Set problem: Copy out these rows line for line, leaving the pictures out of your answer.

Input rows:
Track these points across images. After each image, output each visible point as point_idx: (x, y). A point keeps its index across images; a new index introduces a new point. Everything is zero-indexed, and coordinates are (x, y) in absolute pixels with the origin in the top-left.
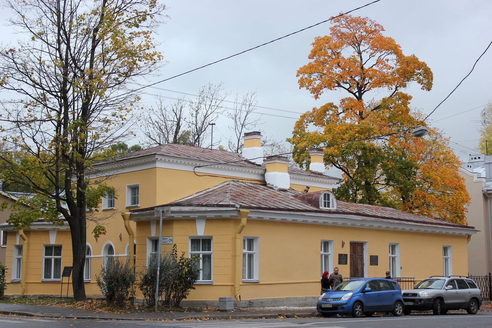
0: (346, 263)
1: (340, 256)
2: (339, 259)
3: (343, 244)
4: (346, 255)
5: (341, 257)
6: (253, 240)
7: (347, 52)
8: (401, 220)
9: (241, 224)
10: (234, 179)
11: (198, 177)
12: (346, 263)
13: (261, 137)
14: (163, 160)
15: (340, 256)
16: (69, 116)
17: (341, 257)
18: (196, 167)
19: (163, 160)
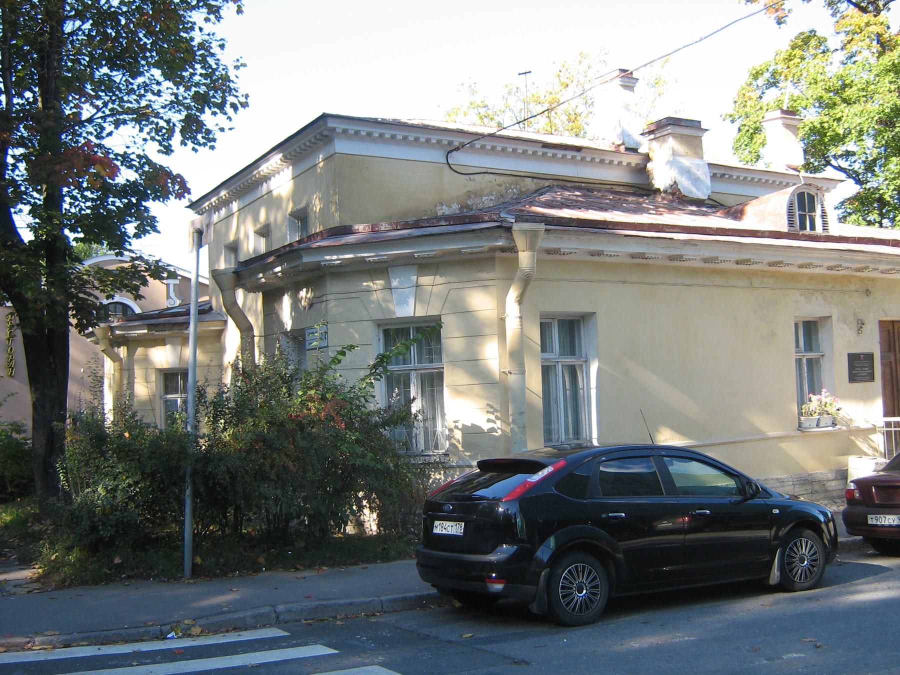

Problem solution:
Track these points across images. After each image, output each visible point as point_idx: (x, y). A point keeps its index across images; a new index introduces a new point. Everything is zero-indexed, and coordinates are (x, y) in absolute pixels with the origin in the top-left.
0: (346, 263)
1: (340, 256)
2: (339, 259)
3: (343, 244)
4: (346, 255)
5: (341, 257)
6: (253, 240)
7: (347, 52)
8: (401, 220)
9: (241, 224)
10: (234, 179)
11: (198, 177)
12: (346, 263)
13: (261, 137)
14: (163, 160)
15: (340, 256)
16: (69, 116)
17: (341, 257)
18: (196, 167)
19: (163, 160)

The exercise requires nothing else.